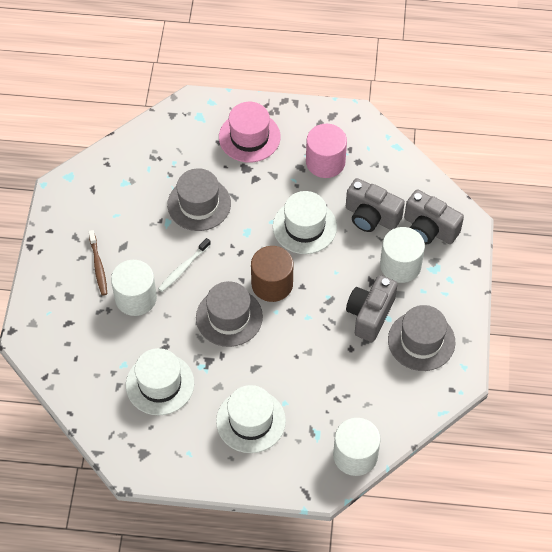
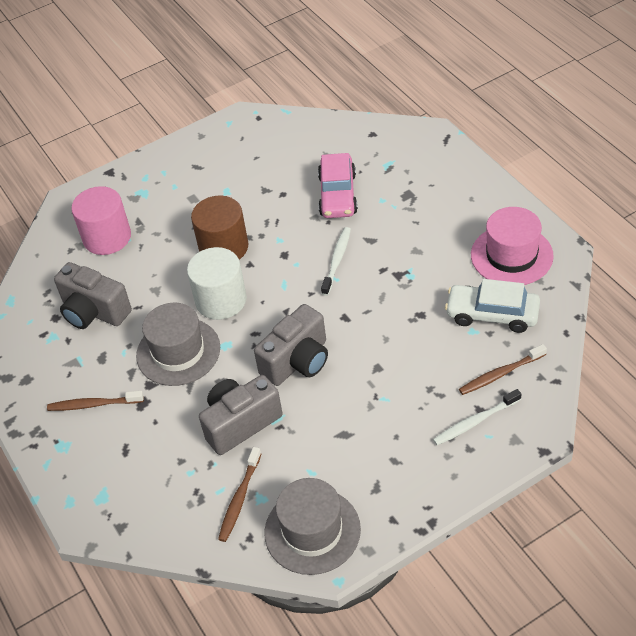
brown toothbrush: 1 -> 3
grey hat: 3 -> 2
pink car: 0 -> 1
white car: 0 -> 1
white cylinder: 3 -> 1
white hat: 3 -> 0
white toothbrush: 1 -> 2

[YOUR ASSIGNMENT]: The preceding entries are to be returned verbatim, with every picture excluded.

[COMPLETED TASK]:
brown toothbrush: 1 -> 3
grey hat: 3 -> 2
pink car: 0 -> 1
white car: 0 -> 1
white cylinder: 3 -> 1
white hat: 3 -> 0
white toothbrush: 1 -> 2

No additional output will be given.